• [Directions]
Entries below include pictures. Output exactly the lines from the one with "GAS: MQ-2 -> MQ-135" down to the one with "GAS pin DO: D11 -> RX", both ends included, and leave the pictures out.

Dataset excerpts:

• • • • • • •

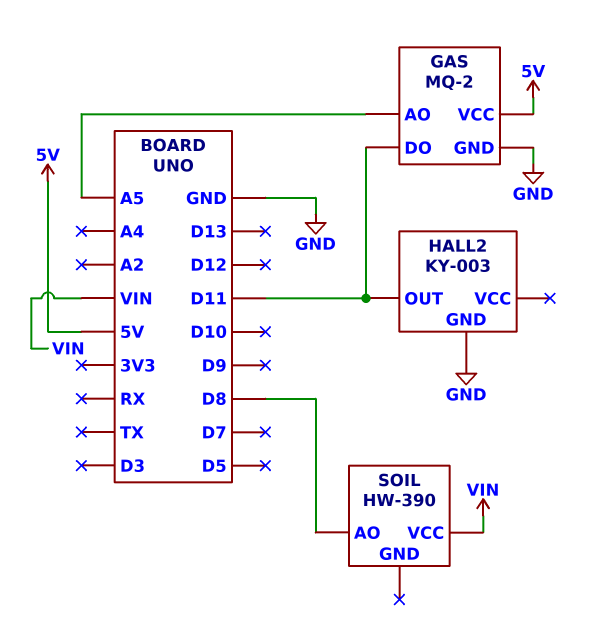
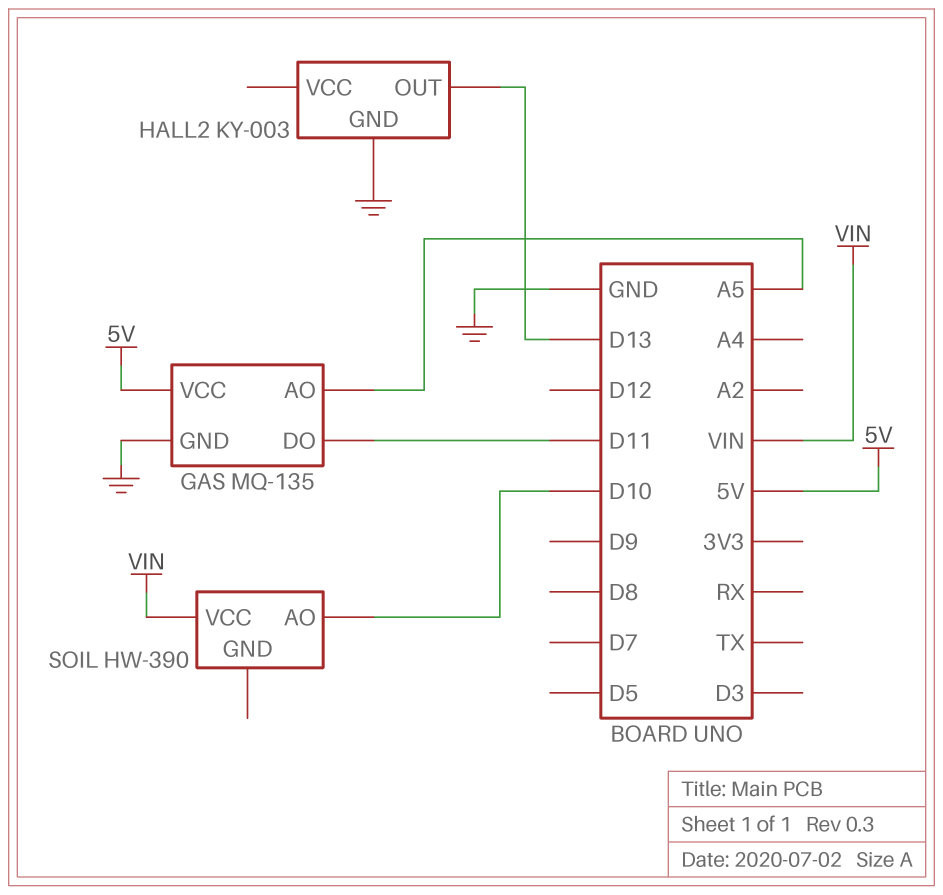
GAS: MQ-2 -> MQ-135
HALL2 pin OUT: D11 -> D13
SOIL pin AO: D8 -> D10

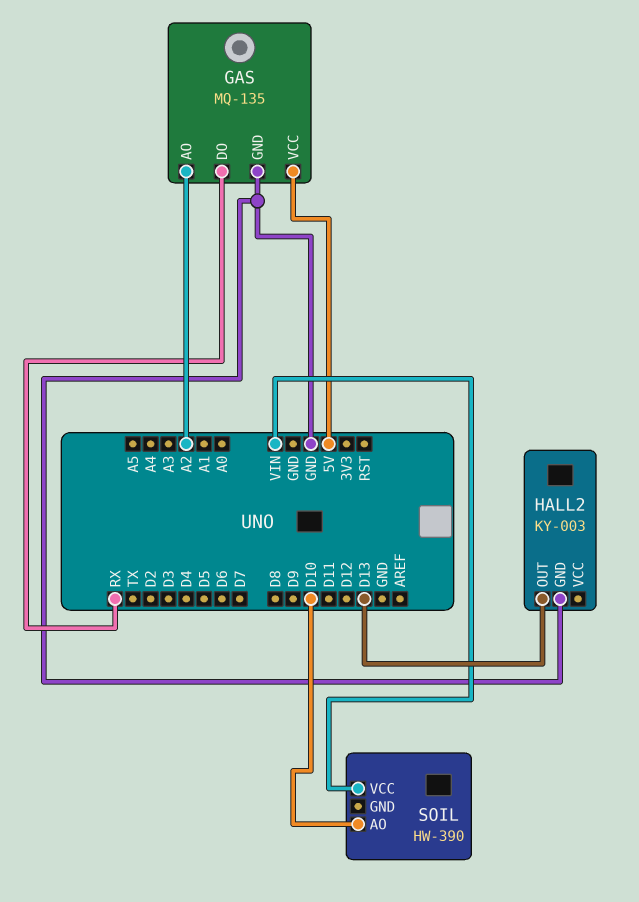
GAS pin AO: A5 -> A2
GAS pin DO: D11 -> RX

• • • • • • •

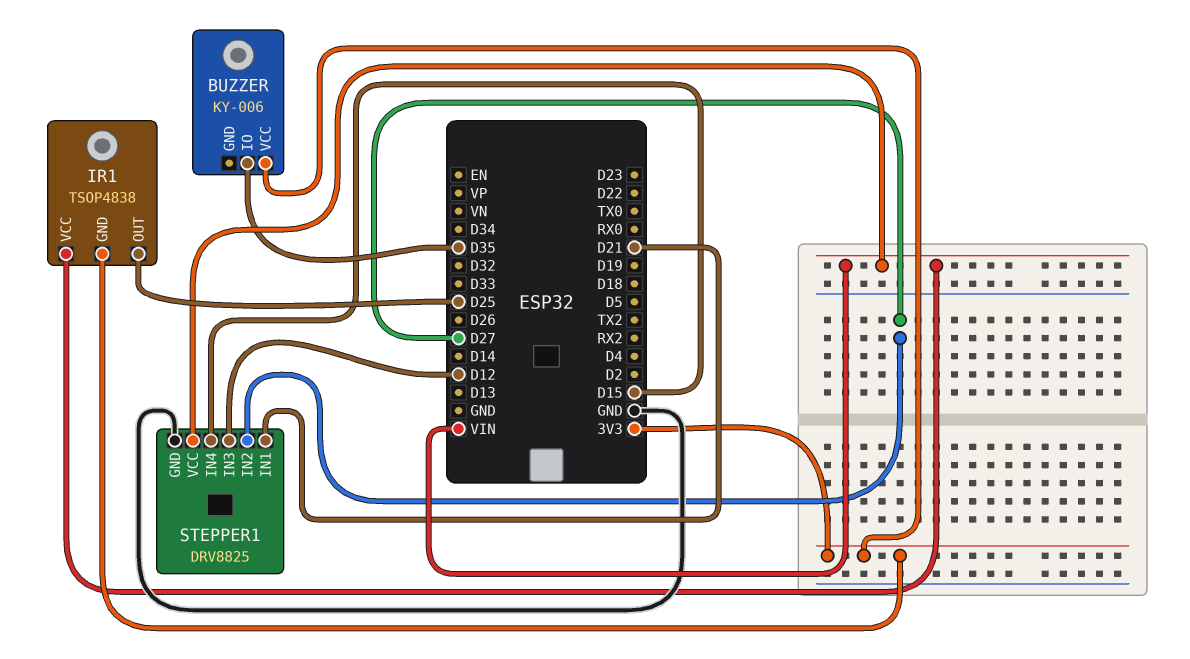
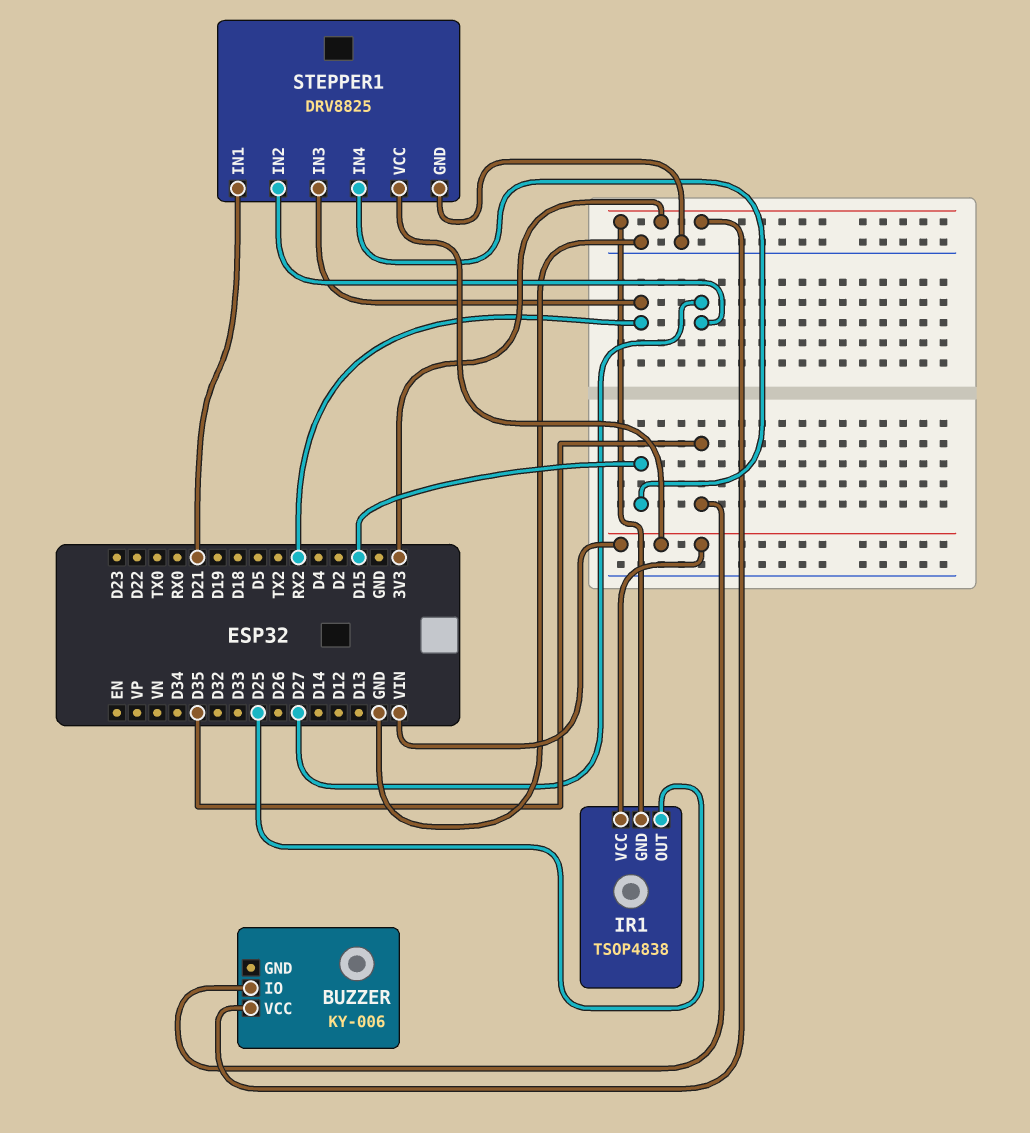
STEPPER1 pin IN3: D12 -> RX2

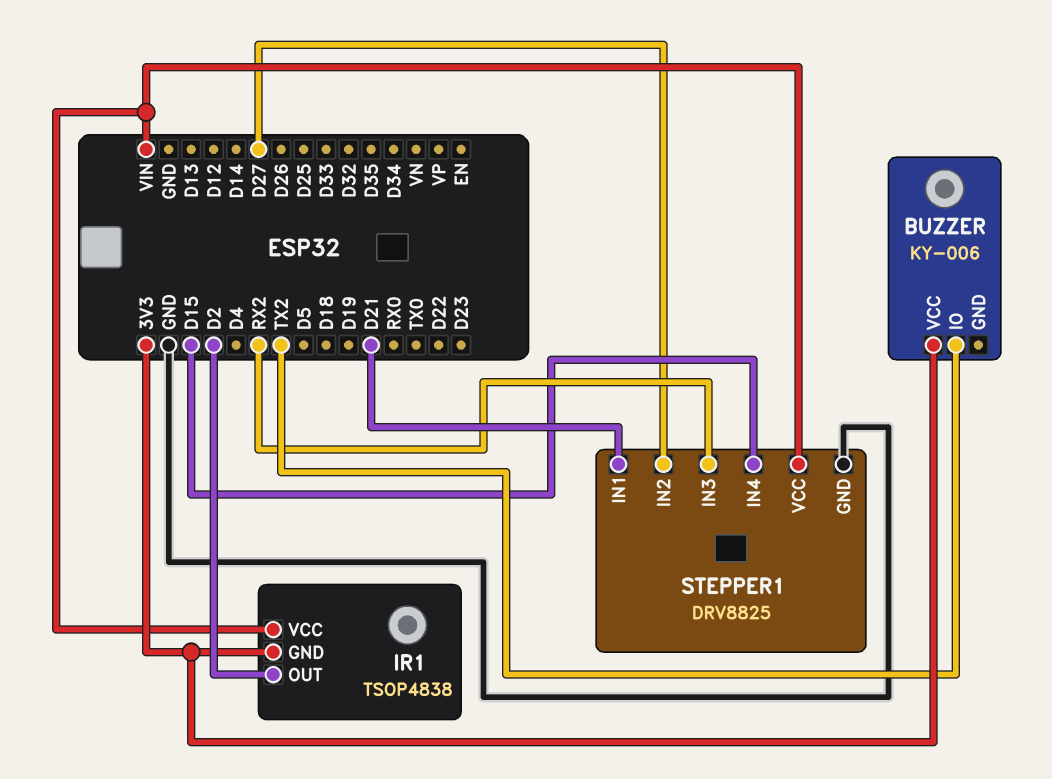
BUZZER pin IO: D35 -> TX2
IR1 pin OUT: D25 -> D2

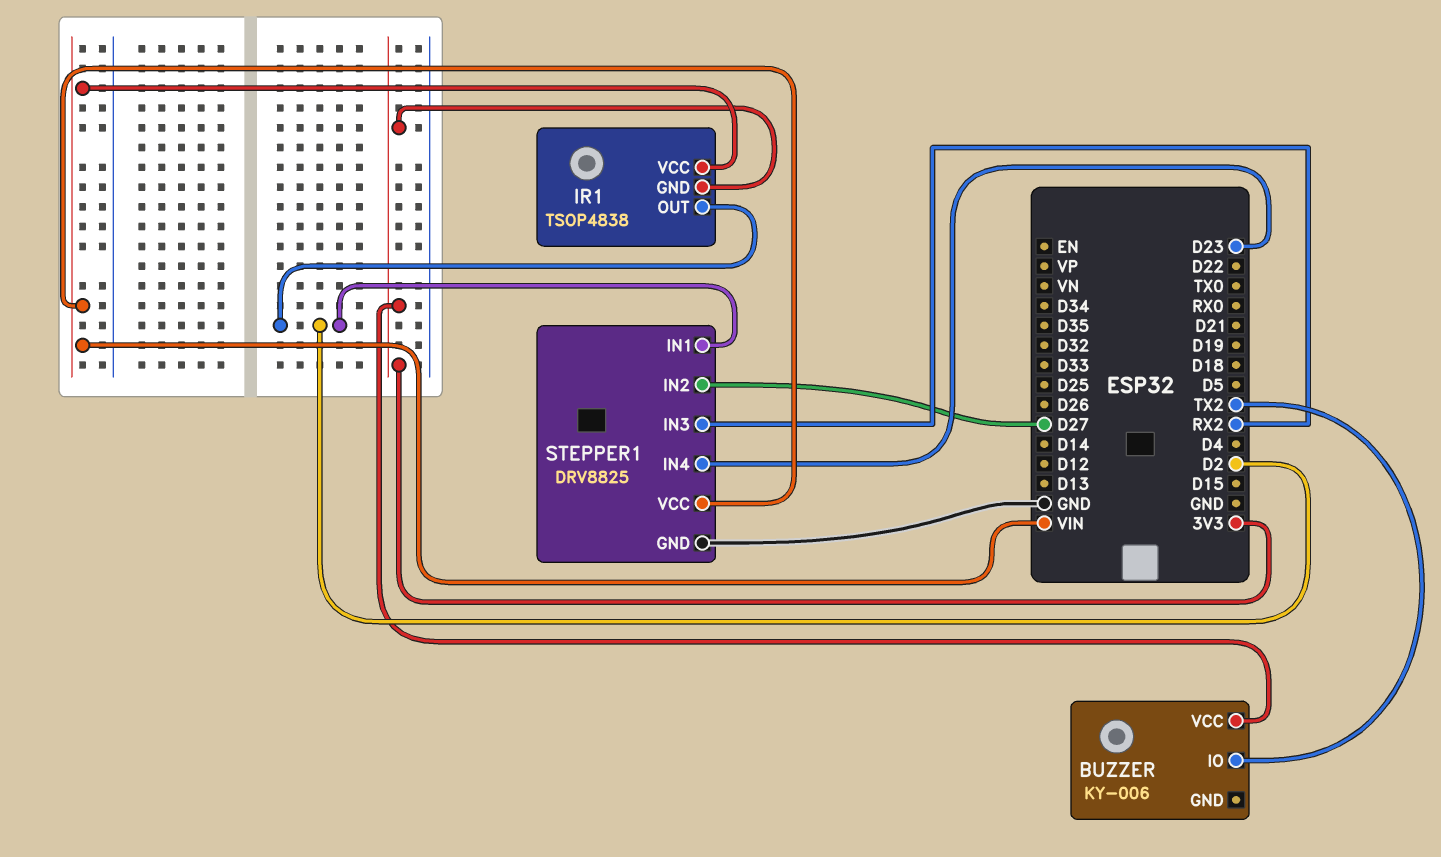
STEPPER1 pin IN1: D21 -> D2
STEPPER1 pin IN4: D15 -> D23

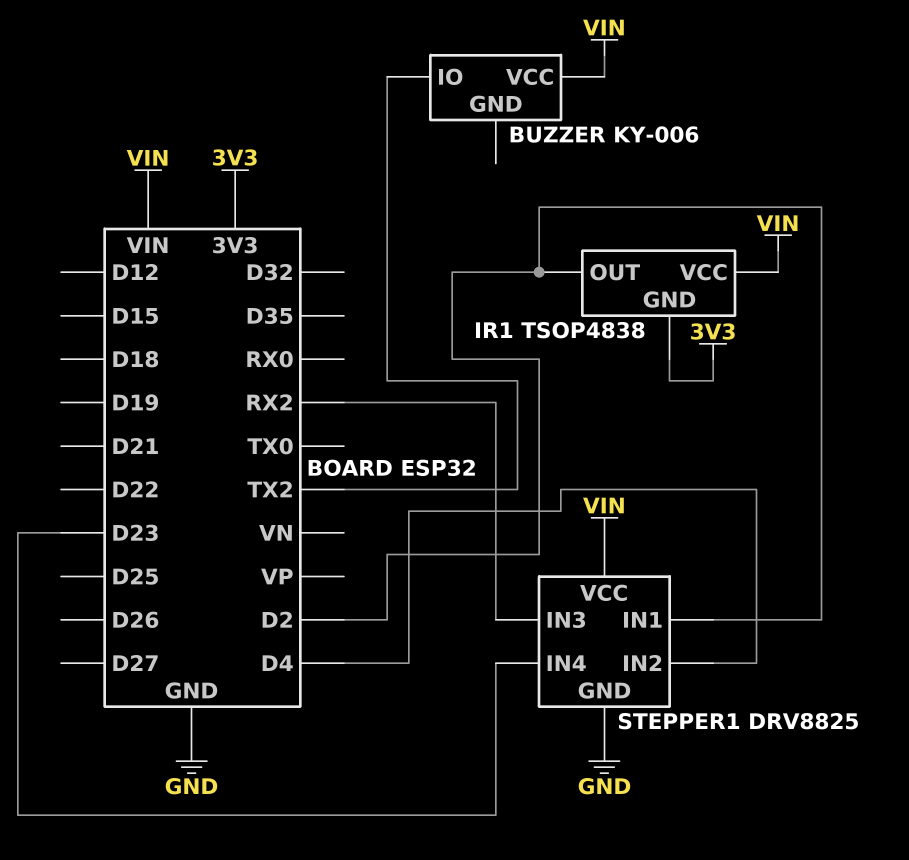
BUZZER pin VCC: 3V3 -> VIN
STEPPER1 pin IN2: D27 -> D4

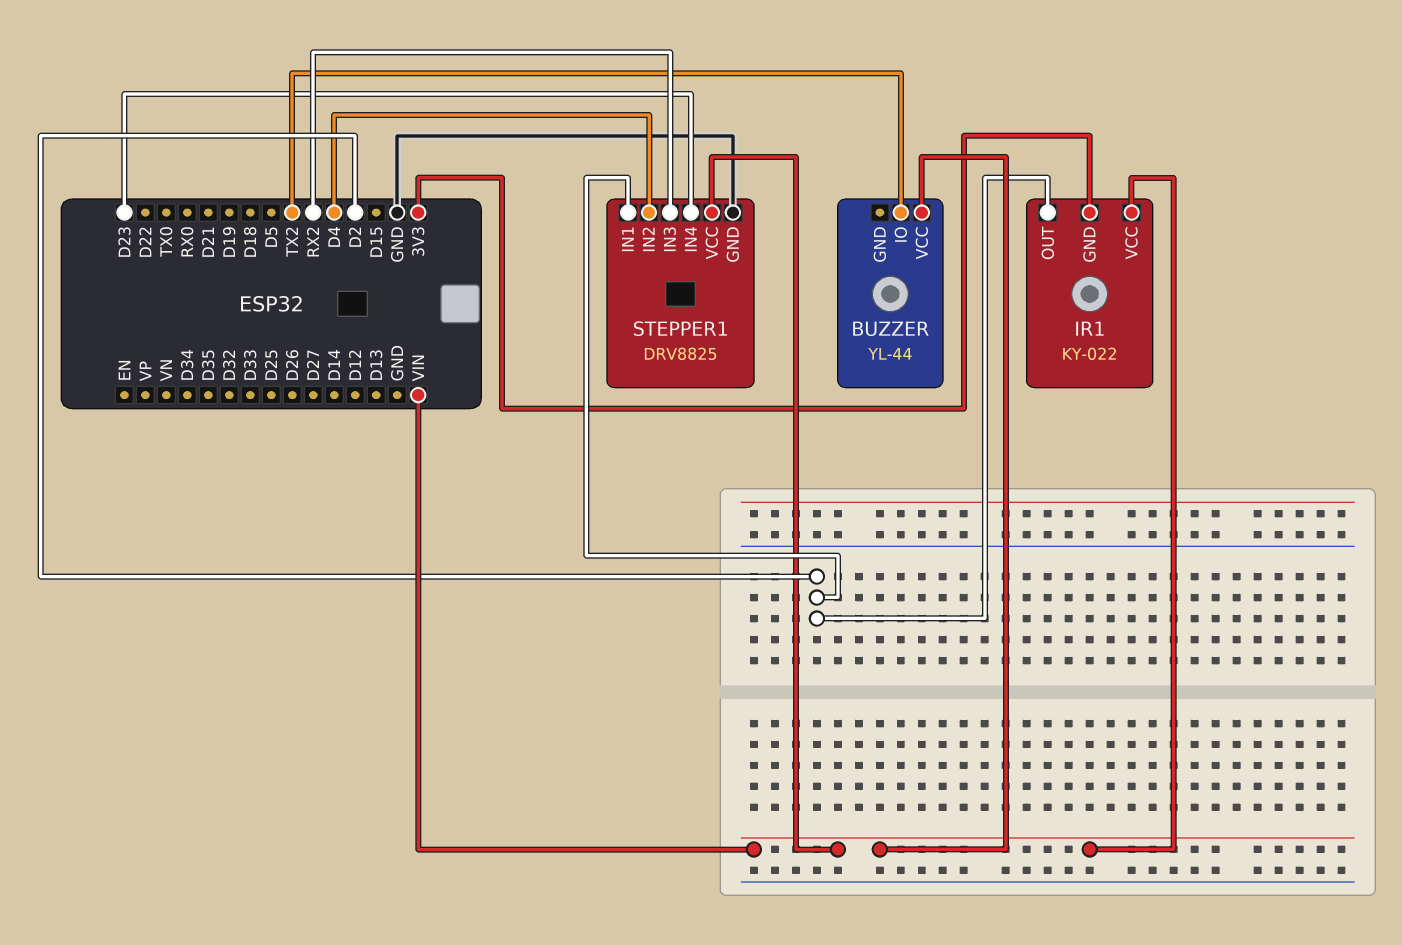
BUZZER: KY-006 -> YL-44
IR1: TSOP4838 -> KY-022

• • • • • • •

• [Exercise output]
GAS: MQ-2 -> MQ-135
HALL2 pin OUT: D11 -> D13
SOIL pin AO: D8 -> D10

GAS pin AO: A5 -> A2
GAS pin DO: D11 -> RX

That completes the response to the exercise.